(Source data)
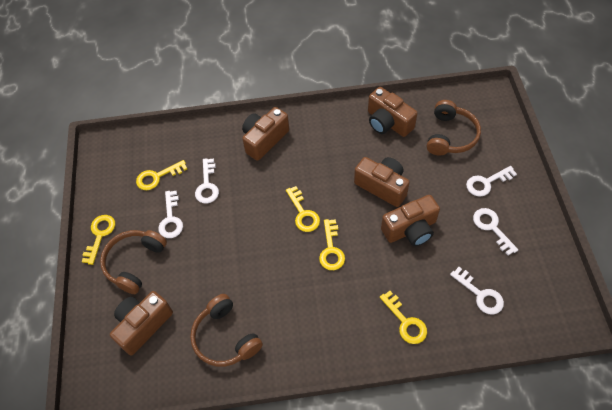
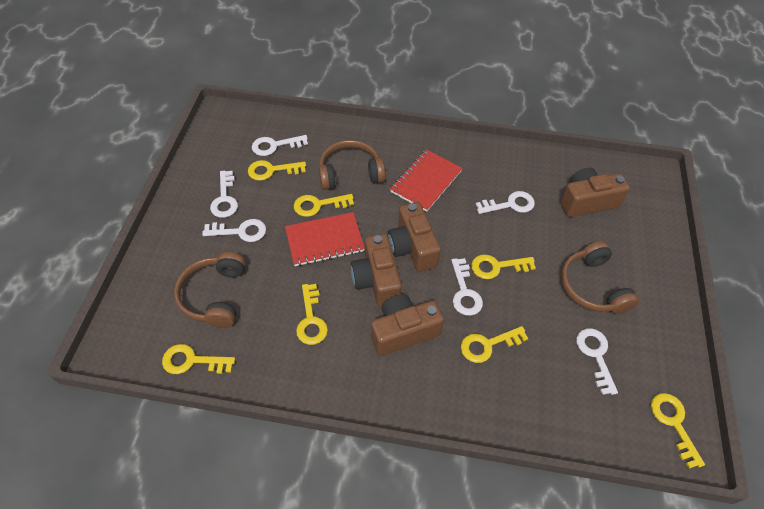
brown camera: 5 -> 4
red notebook: 0 -> 2
white key: 5 -> 6
yellow key: 5 -> 7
(End Source data)
Required work –
Working from the lines above, reproduce the material exactly and exclude its pictures.

Reply to the task –
brown camera: 5 -> 4
red notebook: 0 -> 2
white key: 5 -> 6
yellow key: 5 -> 7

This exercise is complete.